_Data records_
/---

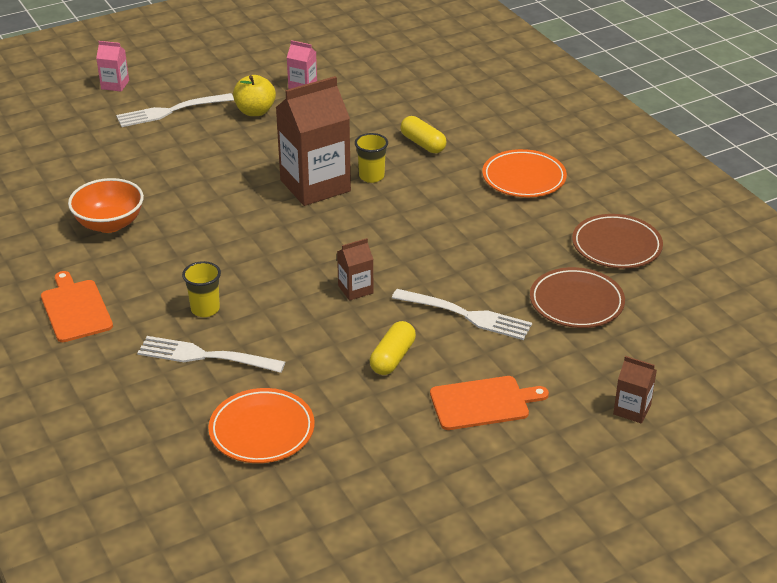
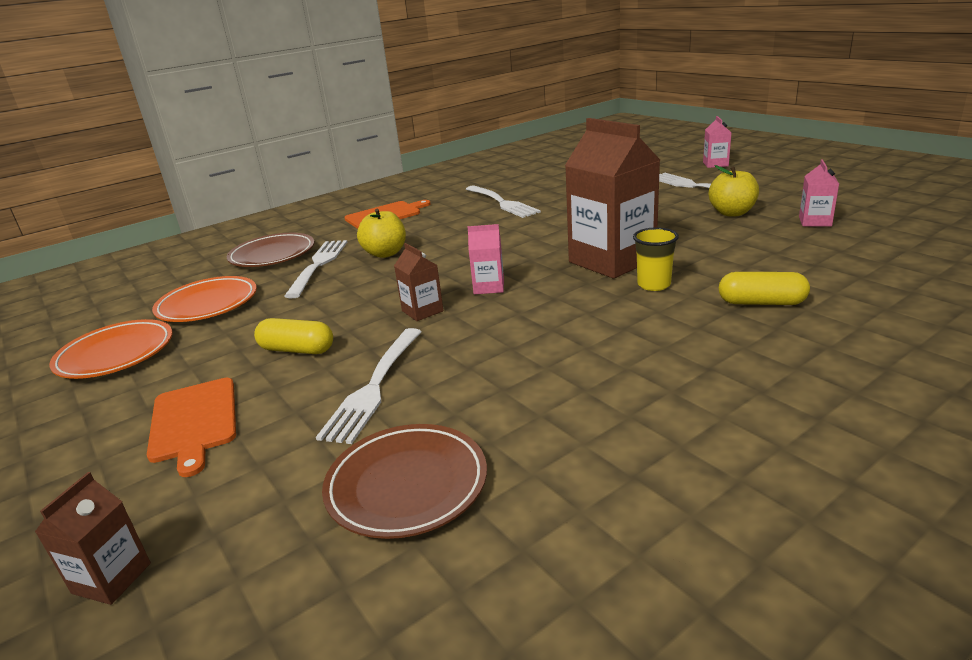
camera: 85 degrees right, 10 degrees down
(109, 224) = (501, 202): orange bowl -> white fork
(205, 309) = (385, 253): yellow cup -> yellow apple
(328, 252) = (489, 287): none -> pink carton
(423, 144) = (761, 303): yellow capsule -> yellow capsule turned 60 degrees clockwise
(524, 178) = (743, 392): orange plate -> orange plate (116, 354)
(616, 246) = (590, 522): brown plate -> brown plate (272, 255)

\---

_What the exercise asks_
After finding the line that contains "(109, 224) = (501, 202): orange" in the records above, copy that line and each one after it exactly, through the final line.

_Task output_
(109, 224) = (501, 202): orange bowl -> white fork
(205, 309) = (385, 253): yellow cup -> yellow apple
(328, 252) = (489, 287): none -> pink carton
(423, 144) = (761, 303): yellow capsule -> yellow capsule turned 60 degrees clockwise
(524, 178) = (743, 392): orange plate -> orange plate (116, 354)
(616, 246) = (590, 522): brown plate -> brown plate (272, 255)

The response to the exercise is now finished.